#### How to complete this task
Verbatim repeat, images excluded. Give each entry again as written.

#### Record extracts
+ + + + +

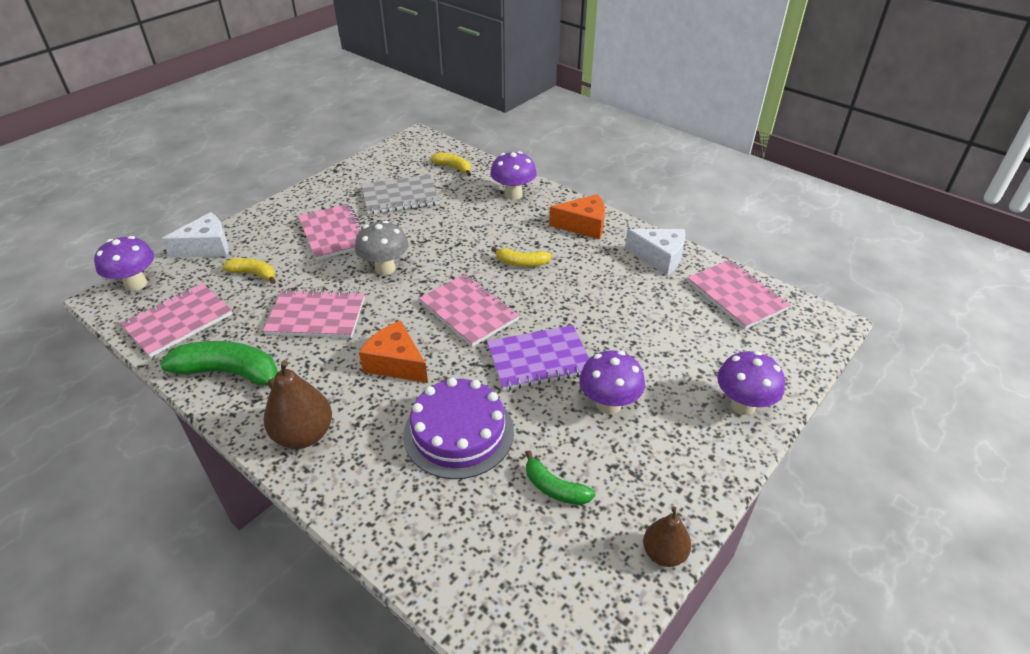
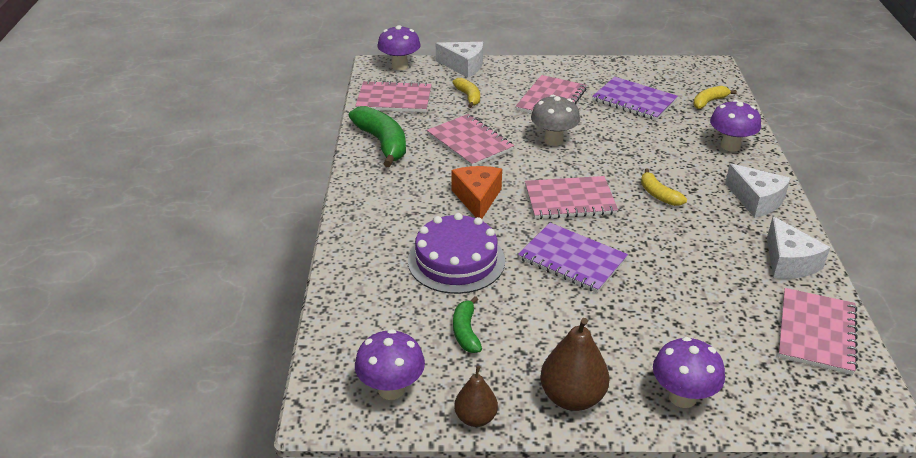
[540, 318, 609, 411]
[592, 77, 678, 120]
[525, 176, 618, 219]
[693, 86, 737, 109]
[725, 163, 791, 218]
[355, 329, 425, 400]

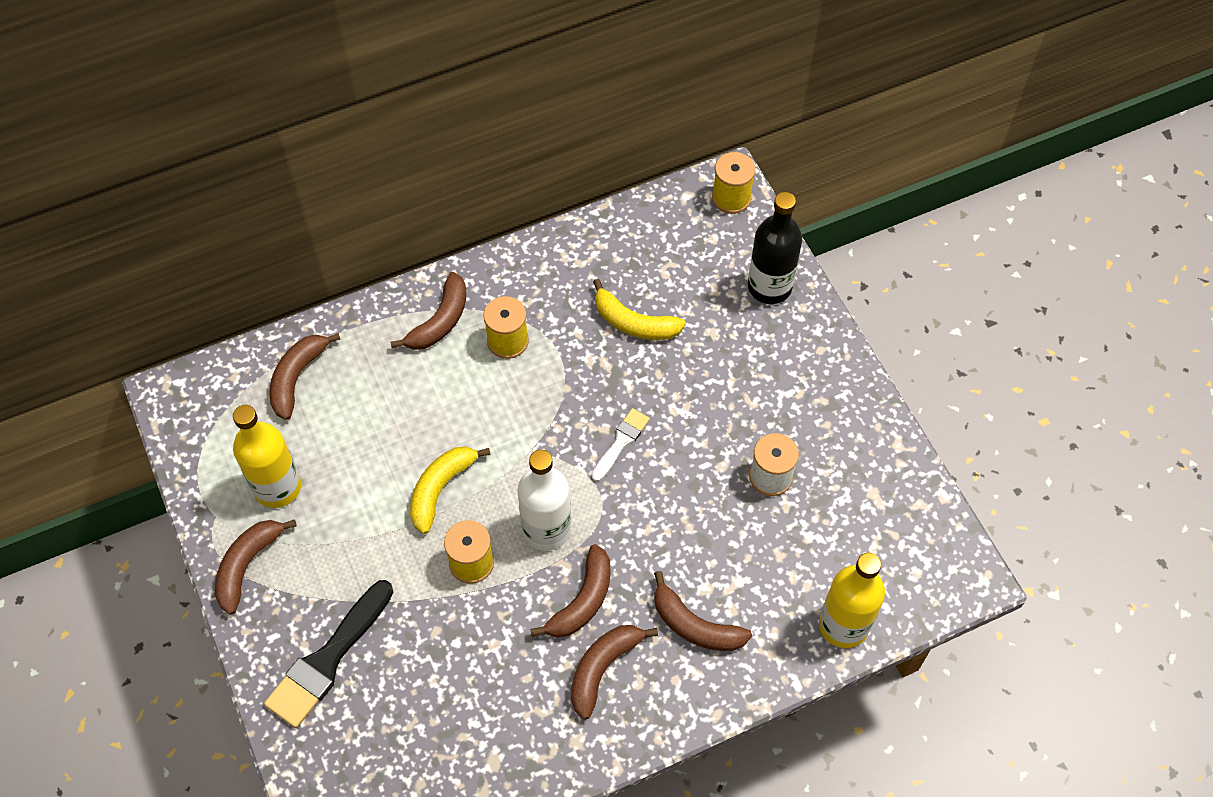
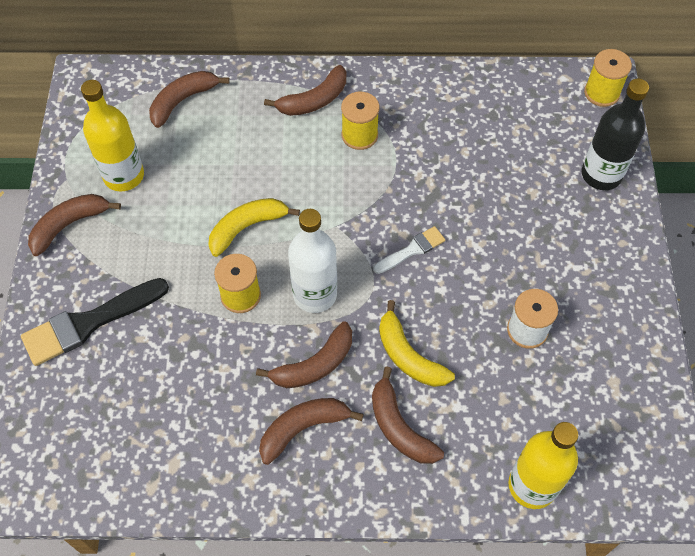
[379, 300, 455, 387]

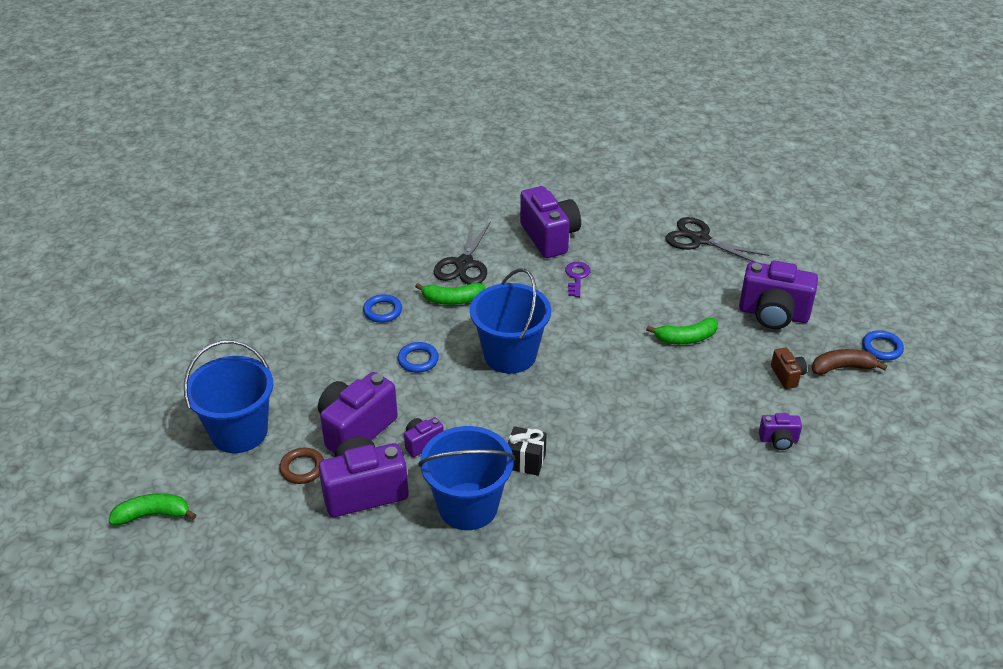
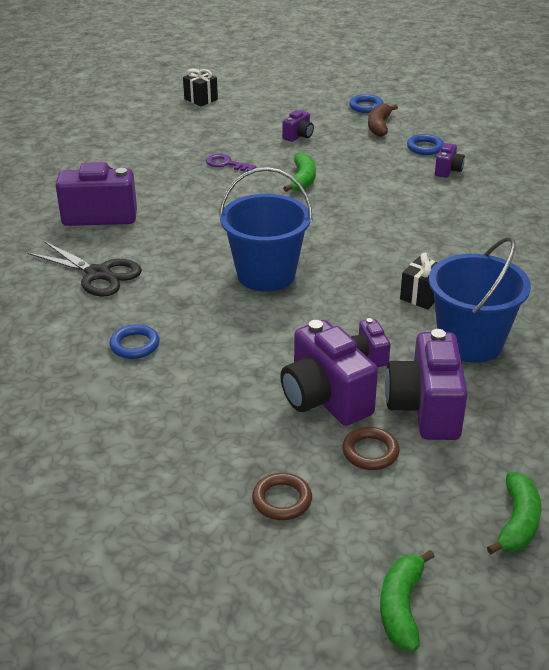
[252, 473, 312, 520]
[407, 134, 444, 155]
[487, 472, 541, 555]
[206, 154, 256, 172]
[666, 217, 769, 263] (first image)
[283, 110, 314, 142]
[771, 348, 807, 389] (first image)
[183, 68, 218, 106]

+ + + + +

#### Reply
[540, 318, 609, 411]
[592, 77, 678, 120]
[525, 176, 618, 219]
[693, 86, 737, 109]
[725, 163, 791, 218]
[355, 329, 425, 400]

[379, 300, 455, 387]

[252, 473, 312, 520]
[407, 134, 444, 155]
[487, 472, 541, 555]
[206, 154, 256, 172]
[666, 217, 769, 263] (first image)
[283, 110, 314, 142]
[771, 348, 807, 389] (first image)
[183, 68, 218, 106]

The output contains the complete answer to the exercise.